■ TASK BRIEF: The lines to be extracted begin at the line containing "(362, 170) = (311, 307): blue" and end at the last line of the data below; copy them exactly and leave out the pictures.

Coordinate-based object records:
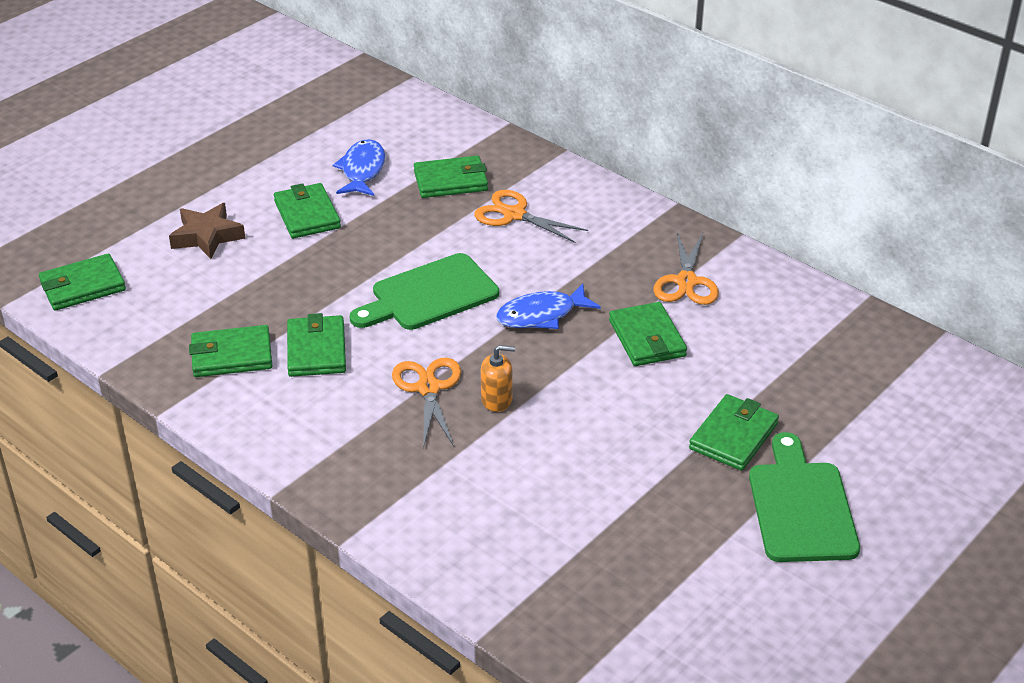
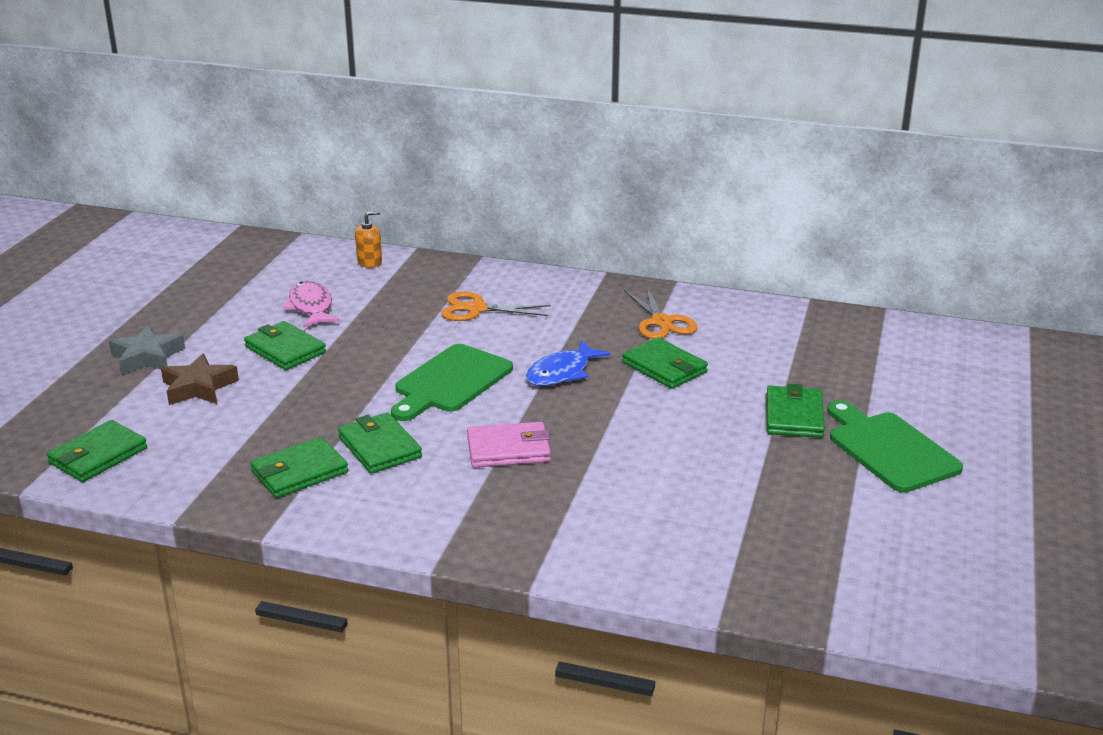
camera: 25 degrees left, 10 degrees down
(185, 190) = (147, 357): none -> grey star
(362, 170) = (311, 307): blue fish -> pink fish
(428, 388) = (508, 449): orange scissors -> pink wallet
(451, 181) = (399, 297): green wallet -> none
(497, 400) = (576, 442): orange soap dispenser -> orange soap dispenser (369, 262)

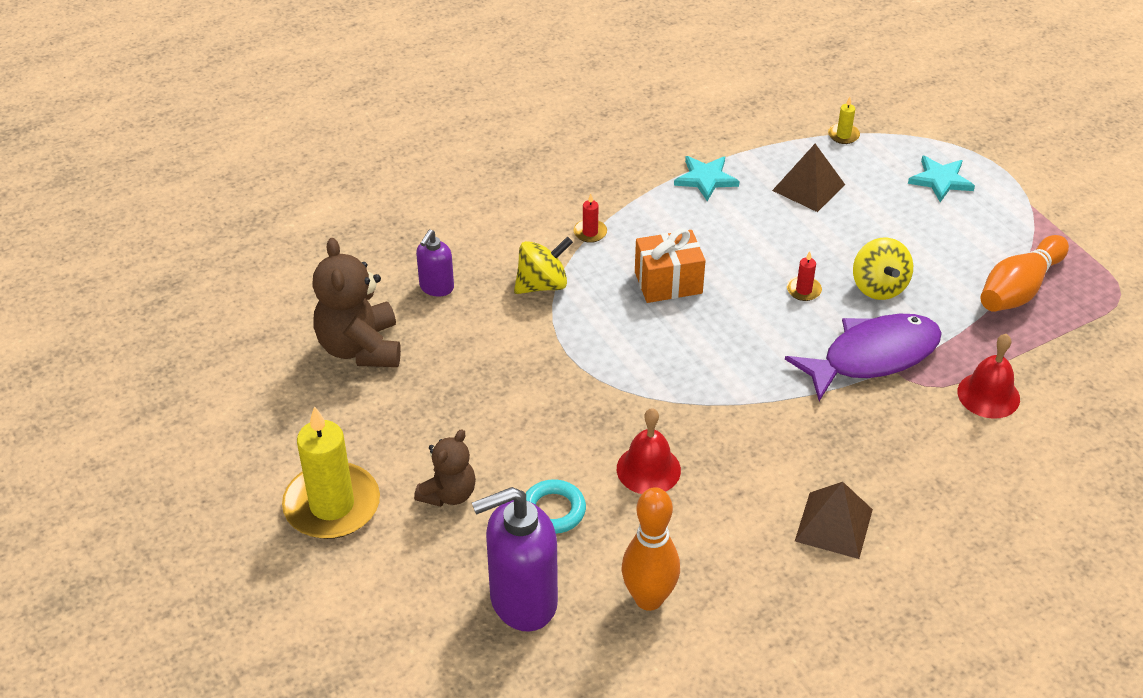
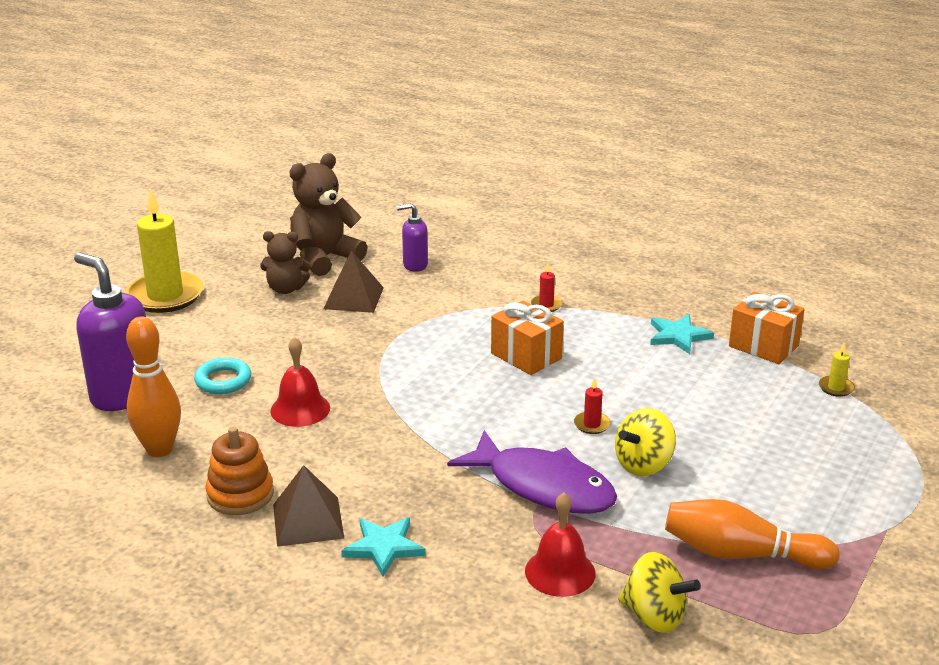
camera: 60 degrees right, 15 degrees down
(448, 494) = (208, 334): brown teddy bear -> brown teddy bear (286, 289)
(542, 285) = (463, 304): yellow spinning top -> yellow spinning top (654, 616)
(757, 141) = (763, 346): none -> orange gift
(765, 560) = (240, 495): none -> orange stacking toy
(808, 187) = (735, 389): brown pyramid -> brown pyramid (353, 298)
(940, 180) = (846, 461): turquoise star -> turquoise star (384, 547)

■ SOLUTION TO THIS EXERCISE:
(362, 170) = (311, 307): blue fish -> pink fish
(428, 388) = (508, 449): orange scissors -> pink wallet
(451, 181) = (399, 297): green wallet -> none
(497, 400) = (576, 442): orange soap dispenser -> orange soap dispenser (369, 262)

camera: 60 degrees right, 15 degrees down
(448, 494) = (208, 334): brown teddy bear -> brown teddy bear (286, 289)
(542, 285) = (463, 304): yellow spinning top -> yellow spinning top (654, 616)
(757, 141) = (763, 346): none -> orange gift
(765, 560) = (240, 495): none -> orange stacking toy
(808, 187) = (735, 389): brown pyramid -> brown pyramid (353, 298)
(940, 180) = (846, 461): turquoise star -> turquoise star (384, 547)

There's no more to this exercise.